** Opening Data for this exercise block **
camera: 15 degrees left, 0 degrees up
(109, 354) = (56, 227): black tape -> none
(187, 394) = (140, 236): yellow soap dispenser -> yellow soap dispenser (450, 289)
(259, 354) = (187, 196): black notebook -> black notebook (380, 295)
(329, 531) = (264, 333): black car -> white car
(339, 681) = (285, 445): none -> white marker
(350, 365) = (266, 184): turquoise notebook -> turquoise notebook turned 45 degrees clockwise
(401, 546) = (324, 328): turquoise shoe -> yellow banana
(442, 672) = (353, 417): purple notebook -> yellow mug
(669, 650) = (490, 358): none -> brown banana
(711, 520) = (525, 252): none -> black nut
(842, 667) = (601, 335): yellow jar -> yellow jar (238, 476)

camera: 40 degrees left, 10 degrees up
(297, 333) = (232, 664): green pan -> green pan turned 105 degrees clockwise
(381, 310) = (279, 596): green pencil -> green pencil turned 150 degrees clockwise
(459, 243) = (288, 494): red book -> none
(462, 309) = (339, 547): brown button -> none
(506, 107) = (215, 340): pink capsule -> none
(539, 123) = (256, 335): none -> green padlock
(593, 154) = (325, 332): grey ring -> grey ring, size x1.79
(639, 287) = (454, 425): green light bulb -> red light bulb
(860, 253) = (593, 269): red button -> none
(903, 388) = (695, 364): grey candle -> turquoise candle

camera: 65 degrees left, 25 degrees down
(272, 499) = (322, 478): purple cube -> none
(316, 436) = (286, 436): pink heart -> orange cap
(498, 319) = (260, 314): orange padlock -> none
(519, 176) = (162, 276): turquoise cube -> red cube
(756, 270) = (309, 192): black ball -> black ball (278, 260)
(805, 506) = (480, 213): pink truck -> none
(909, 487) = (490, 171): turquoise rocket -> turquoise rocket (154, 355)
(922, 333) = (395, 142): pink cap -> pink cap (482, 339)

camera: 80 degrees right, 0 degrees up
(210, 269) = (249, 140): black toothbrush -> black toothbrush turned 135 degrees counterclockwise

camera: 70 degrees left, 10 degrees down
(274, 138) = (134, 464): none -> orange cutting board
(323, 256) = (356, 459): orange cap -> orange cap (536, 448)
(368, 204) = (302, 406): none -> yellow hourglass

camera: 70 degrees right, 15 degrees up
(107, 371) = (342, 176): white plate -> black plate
** Closing Data for this exercise block **
● Description of the task: Check each line of the records for the string "banana" and copy those that have it.

● Task response:
(401, 546) = (324, 328): turquoise shoe -> yellow banana
(669, 650) = (490, 358): none -> brown banana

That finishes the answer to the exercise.